§ **Your objective**: All of the entries must be reproduced exactly, with no images carried over.

[Change detection data]
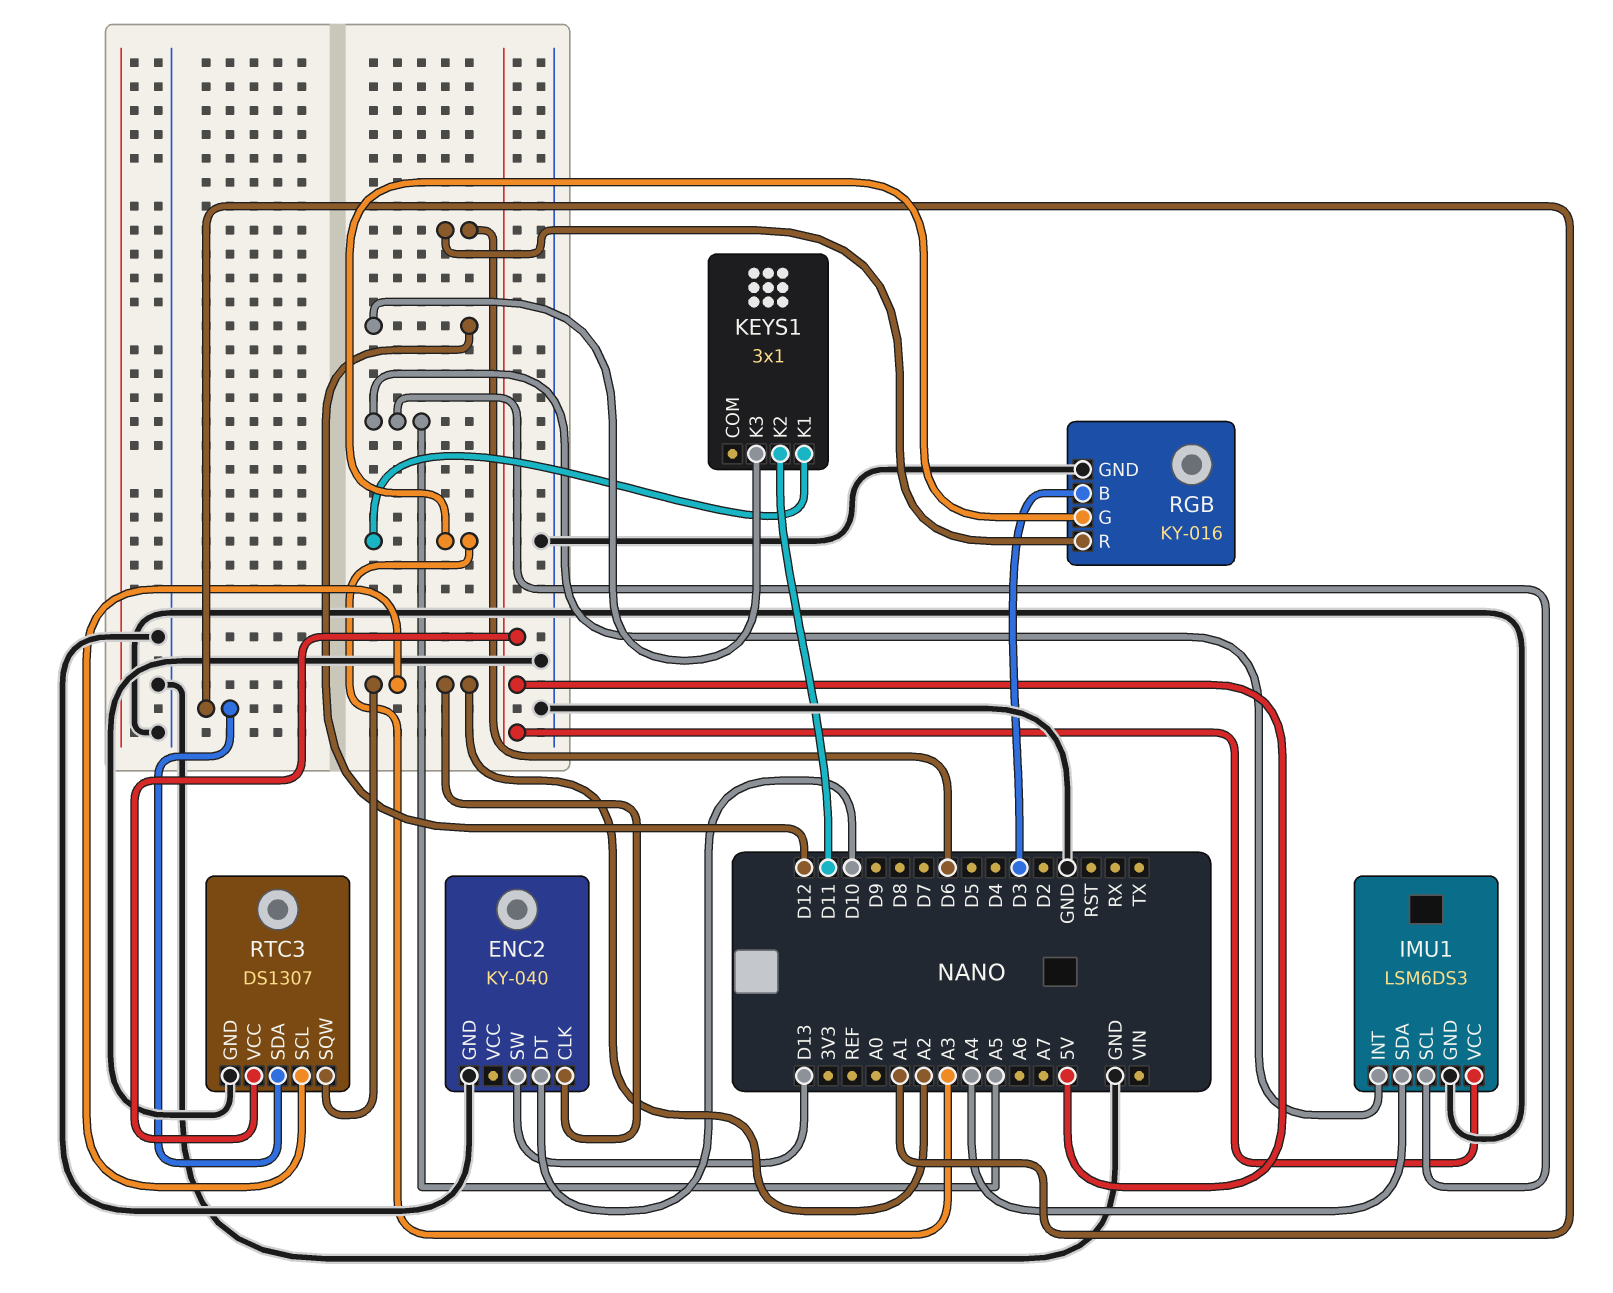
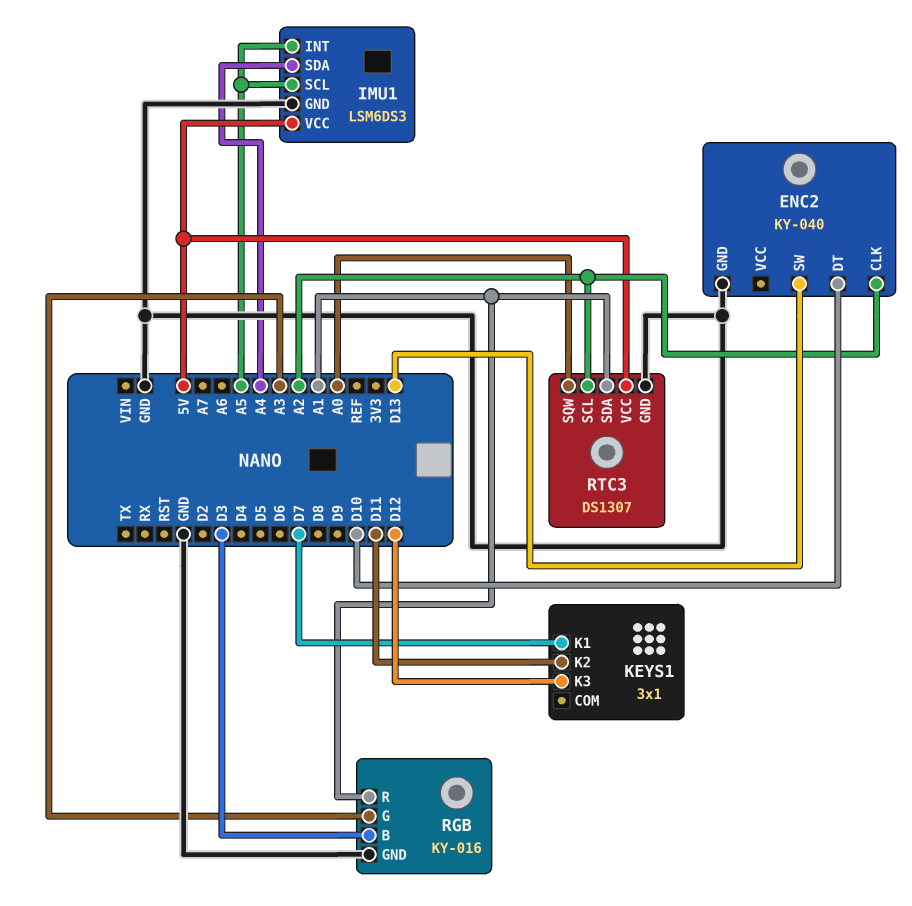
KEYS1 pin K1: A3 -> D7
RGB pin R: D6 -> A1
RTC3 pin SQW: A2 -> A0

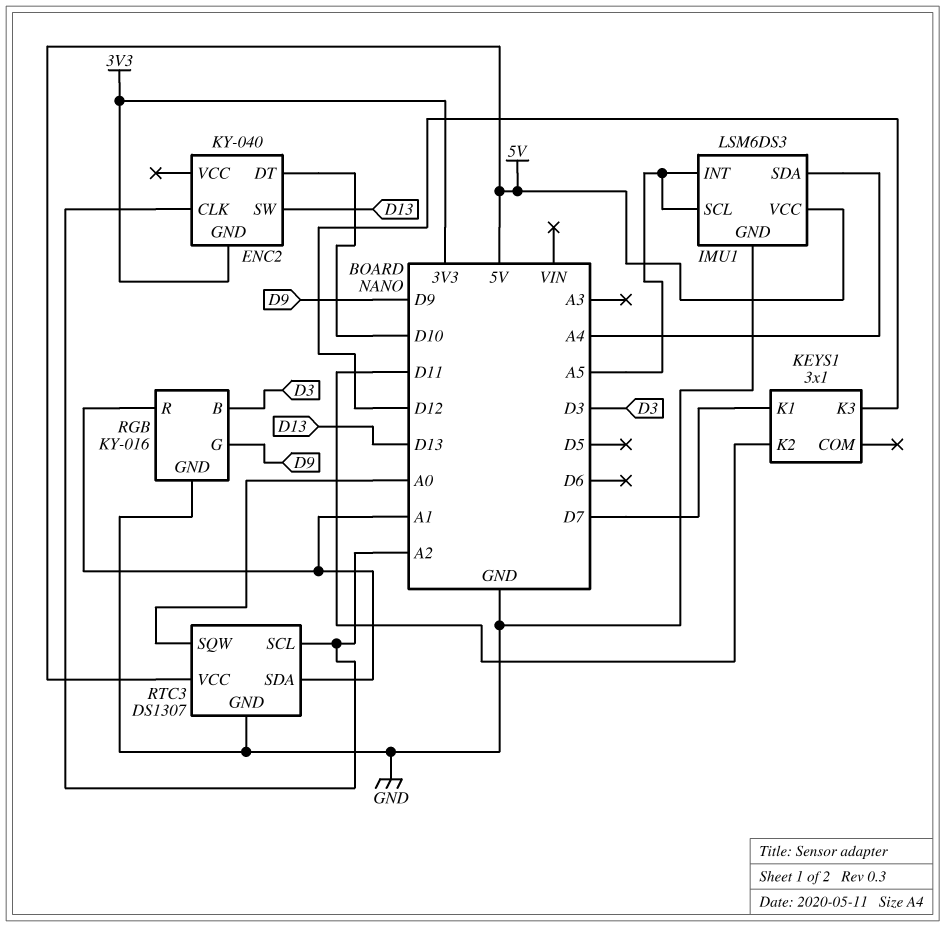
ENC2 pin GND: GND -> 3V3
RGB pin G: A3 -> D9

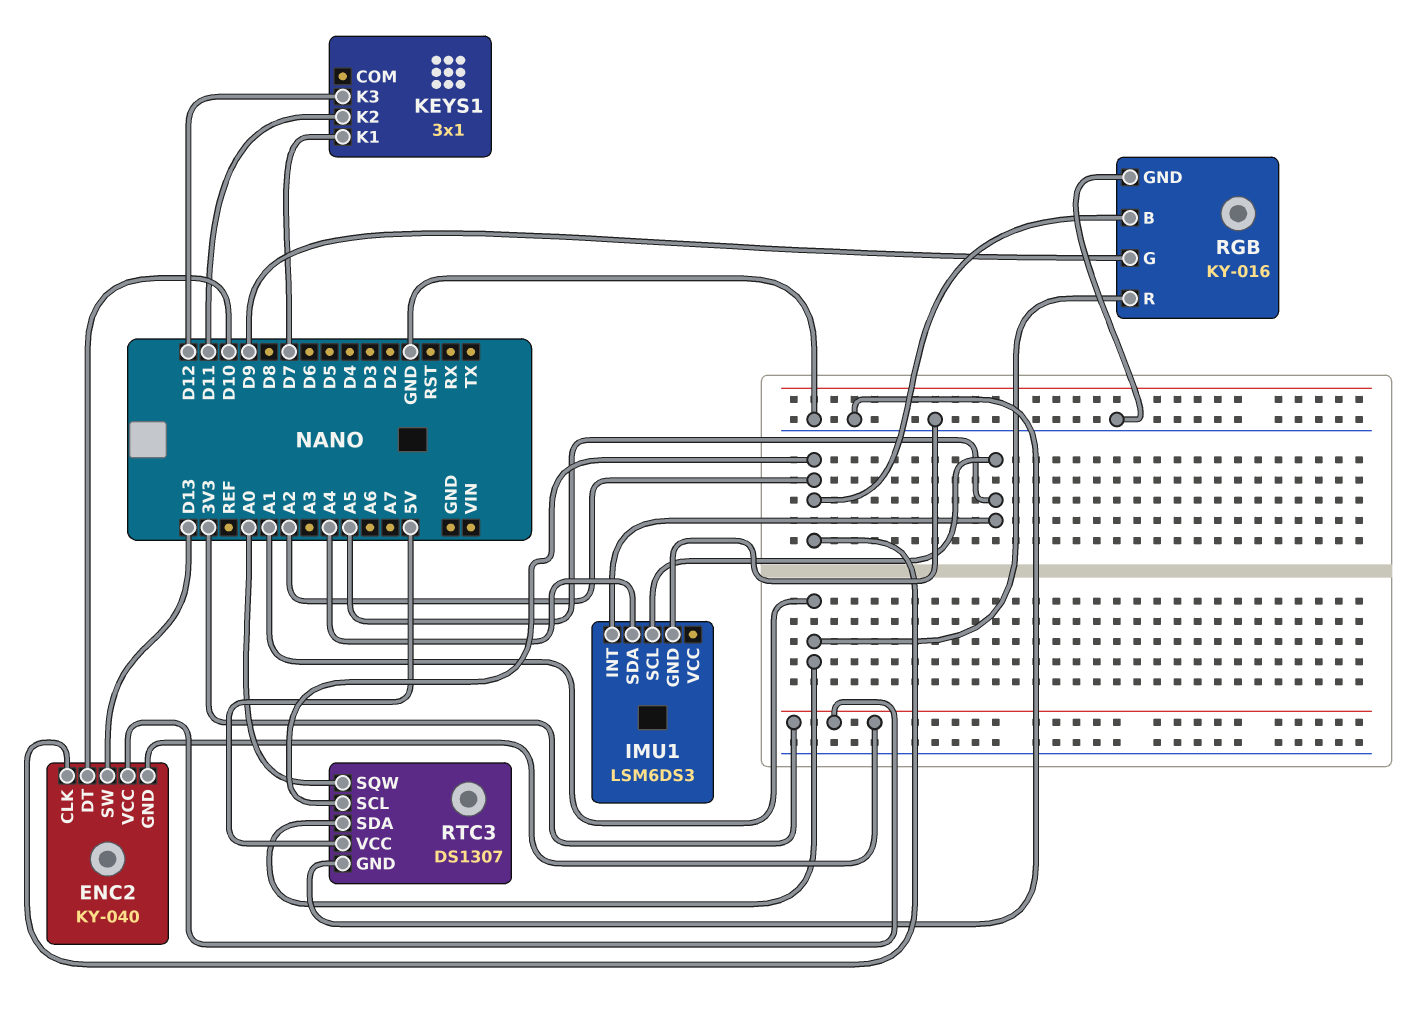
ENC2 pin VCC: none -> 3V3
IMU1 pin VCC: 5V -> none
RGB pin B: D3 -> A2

§ **Solution for this problem**:
KEYS1 pin K1: A3 -> D7
RGB pin R: D6 -> A1
RTC3 pin SQW: A2 -> A0

ENC2 pin GND: GND -> 3V3
RGB pin G: A3 -> D9

ENC2 pin VCC: none -> 3V3
IMU1 pin VCC: 5V -> none
RGB pin B: D3 -> A2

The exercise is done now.